» **Description of the task**: Would you output the entries below only from the line containing "first_place: [794, 225]" through the line containing "second_place: [494, 354]", exactly as they stand and with both ends included?

» **Supplied entries**:
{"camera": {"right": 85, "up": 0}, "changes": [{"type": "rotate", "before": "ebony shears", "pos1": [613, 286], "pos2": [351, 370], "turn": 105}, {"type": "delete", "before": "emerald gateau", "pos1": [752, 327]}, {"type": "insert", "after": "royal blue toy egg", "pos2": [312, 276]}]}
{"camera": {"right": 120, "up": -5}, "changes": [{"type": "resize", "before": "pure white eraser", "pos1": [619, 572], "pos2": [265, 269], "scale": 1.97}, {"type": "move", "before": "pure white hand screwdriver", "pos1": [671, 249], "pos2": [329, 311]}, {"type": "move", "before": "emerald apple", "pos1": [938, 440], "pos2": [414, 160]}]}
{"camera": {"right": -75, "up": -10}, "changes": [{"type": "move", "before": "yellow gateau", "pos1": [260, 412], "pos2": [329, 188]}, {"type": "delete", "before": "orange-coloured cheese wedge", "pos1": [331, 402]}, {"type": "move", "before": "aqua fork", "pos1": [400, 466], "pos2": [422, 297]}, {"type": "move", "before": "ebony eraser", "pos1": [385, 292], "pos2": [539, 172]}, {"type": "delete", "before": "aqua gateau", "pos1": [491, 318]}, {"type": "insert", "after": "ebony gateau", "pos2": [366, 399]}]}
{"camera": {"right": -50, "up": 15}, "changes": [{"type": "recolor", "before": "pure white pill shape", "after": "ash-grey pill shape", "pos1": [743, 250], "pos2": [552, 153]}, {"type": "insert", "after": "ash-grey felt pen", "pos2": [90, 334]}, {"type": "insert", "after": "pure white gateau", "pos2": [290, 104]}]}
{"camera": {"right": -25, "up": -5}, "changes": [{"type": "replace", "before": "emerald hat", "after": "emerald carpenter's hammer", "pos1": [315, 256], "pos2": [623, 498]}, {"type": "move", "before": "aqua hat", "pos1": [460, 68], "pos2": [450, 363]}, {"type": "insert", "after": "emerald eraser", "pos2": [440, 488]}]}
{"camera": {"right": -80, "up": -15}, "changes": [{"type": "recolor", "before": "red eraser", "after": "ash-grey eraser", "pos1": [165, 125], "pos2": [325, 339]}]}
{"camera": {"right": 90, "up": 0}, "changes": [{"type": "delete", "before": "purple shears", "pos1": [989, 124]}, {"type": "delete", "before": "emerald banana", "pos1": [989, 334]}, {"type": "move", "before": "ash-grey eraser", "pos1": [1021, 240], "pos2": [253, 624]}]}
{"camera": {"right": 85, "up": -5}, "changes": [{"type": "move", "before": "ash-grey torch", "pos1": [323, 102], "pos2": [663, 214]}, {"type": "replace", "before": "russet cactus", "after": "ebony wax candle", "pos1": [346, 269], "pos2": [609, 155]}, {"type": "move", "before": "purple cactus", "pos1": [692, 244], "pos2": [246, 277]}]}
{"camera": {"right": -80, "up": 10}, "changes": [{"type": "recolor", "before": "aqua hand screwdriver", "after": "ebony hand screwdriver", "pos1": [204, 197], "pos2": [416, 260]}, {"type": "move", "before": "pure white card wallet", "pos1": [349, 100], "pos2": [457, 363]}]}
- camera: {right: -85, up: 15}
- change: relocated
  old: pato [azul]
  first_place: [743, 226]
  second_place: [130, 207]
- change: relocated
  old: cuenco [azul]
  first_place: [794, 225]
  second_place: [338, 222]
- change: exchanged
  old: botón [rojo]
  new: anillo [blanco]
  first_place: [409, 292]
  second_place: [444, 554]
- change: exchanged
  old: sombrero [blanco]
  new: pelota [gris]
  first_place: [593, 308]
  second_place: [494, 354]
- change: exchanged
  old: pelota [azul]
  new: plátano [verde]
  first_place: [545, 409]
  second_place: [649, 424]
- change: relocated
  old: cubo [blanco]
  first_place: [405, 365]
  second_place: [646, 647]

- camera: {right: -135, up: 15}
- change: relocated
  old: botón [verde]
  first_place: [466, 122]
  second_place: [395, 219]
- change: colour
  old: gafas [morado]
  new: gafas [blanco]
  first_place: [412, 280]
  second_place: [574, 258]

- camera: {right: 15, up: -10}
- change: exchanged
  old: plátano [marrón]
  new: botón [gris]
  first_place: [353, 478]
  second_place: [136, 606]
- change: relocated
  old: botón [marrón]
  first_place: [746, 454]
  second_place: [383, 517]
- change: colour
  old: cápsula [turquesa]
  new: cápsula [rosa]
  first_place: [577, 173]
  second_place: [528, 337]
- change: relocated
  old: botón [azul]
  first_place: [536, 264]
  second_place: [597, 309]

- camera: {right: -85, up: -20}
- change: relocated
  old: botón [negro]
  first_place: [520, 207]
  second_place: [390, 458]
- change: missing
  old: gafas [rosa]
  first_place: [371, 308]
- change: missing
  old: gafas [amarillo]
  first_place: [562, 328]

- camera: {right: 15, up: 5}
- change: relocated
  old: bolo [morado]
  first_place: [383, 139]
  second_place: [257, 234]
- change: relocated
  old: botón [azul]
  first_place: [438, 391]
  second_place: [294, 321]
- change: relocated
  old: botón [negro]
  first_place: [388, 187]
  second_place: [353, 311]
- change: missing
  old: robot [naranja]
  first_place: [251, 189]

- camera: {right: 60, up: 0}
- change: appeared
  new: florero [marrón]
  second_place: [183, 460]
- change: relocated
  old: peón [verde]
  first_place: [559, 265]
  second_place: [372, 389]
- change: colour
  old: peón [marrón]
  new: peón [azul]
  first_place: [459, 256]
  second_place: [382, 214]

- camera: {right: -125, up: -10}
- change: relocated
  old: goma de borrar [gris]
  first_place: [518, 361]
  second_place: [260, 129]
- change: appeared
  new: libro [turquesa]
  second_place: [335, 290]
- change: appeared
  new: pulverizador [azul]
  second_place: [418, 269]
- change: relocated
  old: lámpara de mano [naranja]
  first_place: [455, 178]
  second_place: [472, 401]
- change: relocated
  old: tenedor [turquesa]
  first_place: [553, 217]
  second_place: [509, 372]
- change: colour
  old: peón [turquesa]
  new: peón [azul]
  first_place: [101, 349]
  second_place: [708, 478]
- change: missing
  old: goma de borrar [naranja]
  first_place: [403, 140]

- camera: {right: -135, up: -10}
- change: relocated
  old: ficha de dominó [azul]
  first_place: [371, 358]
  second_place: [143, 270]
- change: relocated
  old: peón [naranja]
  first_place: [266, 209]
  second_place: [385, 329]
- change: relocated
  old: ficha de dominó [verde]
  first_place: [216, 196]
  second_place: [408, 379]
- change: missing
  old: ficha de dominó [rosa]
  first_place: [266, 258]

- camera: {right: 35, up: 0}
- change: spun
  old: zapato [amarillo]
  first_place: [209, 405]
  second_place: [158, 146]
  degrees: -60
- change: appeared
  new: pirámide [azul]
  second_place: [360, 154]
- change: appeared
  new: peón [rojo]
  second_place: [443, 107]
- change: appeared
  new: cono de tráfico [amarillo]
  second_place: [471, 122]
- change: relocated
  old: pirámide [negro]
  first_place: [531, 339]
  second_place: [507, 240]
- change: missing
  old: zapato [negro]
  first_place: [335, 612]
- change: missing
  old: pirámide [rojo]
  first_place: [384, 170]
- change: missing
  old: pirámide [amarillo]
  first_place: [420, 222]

» **Answer space**:
  first_place: [794, 225]
  second_place: [338, 222]
- change: exchanged
  old: botón [rojo]
  new: anillo [blanco]
  first_place: [409, 292]
  second_place: [444, 554]
- change: exchanged
  old: sombrero [blanco]
  new: pelota [gris]
  first_place: [593, 308]
  second_place: [494, 354]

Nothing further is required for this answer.